### What to work on
Go through the listing below from the line containing "camera: 70 degrees right, 10 degrees up" to its last line, retyping each line exactly and nothing else.

### Given records
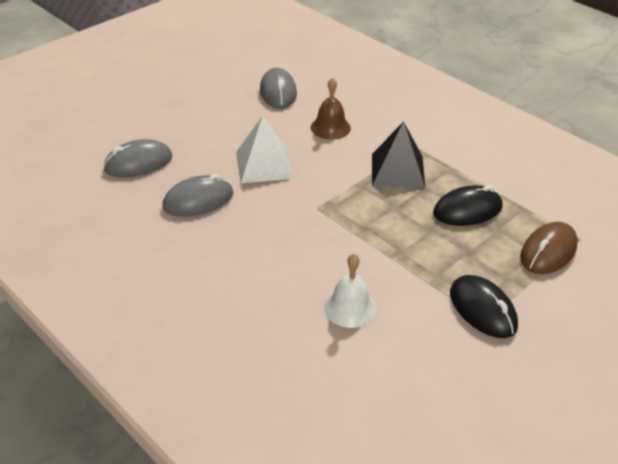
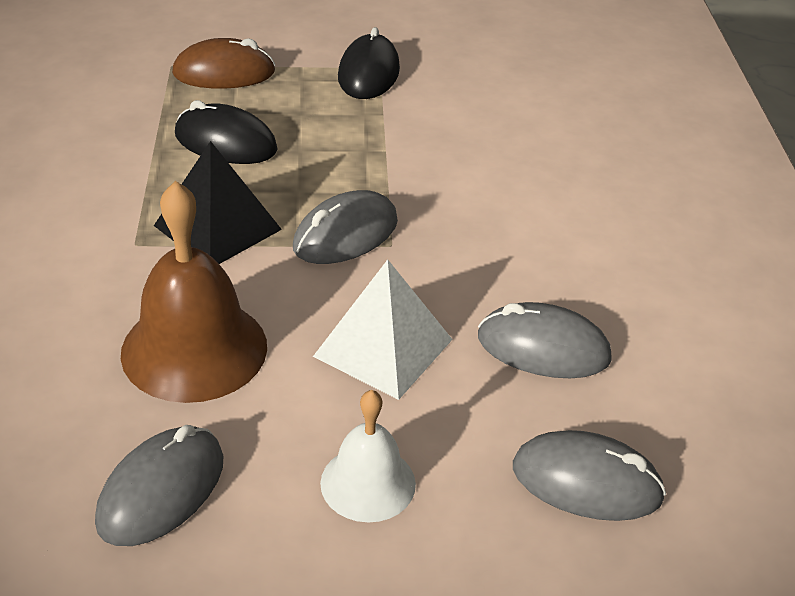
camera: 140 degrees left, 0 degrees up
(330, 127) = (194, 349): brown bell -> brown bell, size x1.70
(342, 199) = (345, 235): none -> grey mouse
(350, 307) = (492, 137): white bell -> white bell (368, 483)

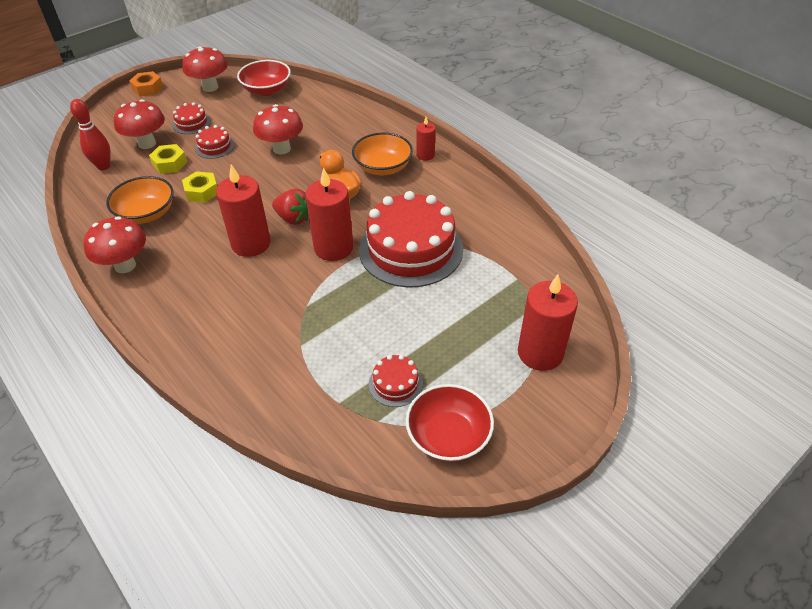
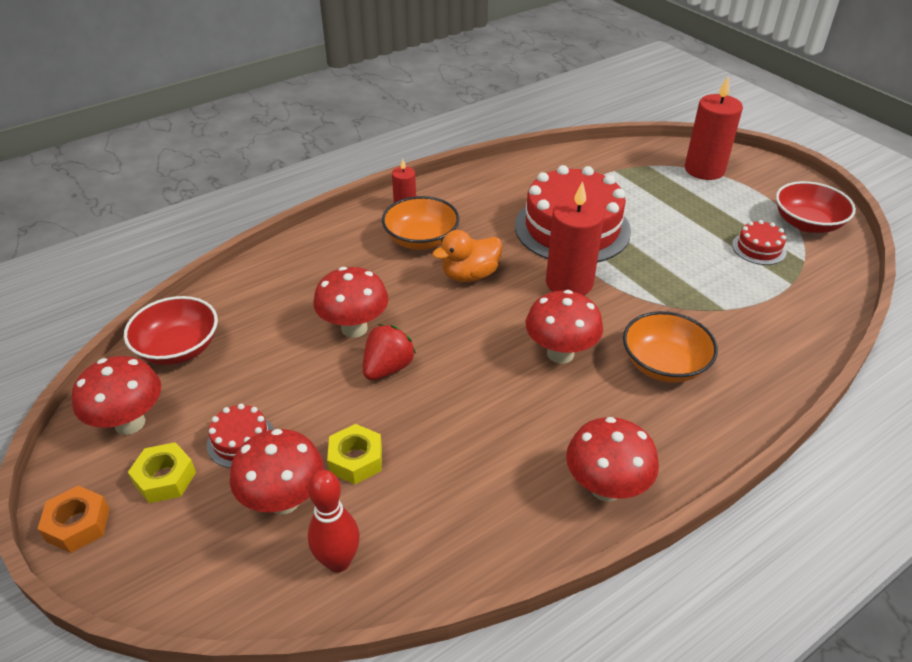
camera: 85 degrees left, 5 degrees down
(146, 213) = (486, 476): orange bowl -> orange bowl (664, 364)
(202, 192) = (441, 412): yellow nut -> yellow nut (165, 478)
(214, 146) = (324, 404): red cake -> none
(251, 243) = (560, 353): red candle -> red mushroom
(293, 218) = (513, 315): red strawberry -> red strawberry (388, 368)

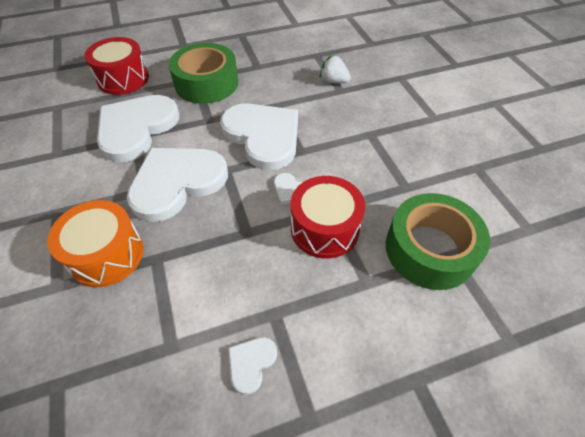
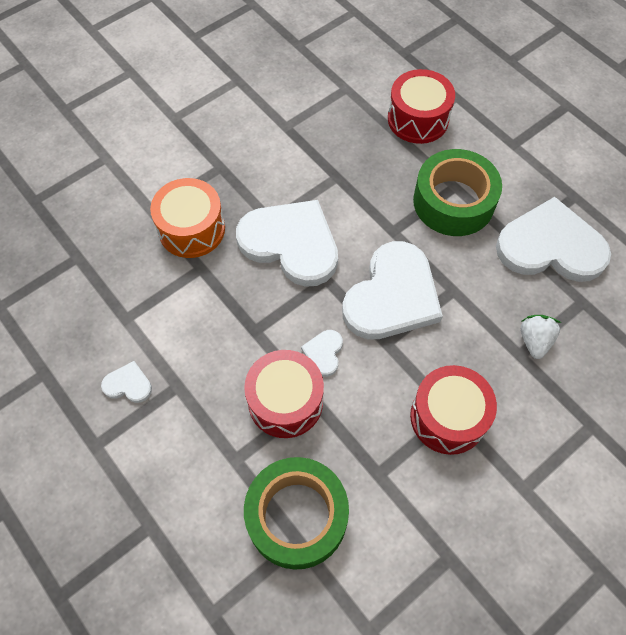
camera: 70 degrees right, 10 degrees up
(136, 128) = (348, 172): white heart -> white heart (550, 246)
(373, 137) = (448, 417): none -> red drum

### Answer section
camera: 70 degrees right, 10 degrees up
(136, 128) = (348, 172): white heart -> white heart (550, 246)
(373, 137) = (448, 417): none -> red drum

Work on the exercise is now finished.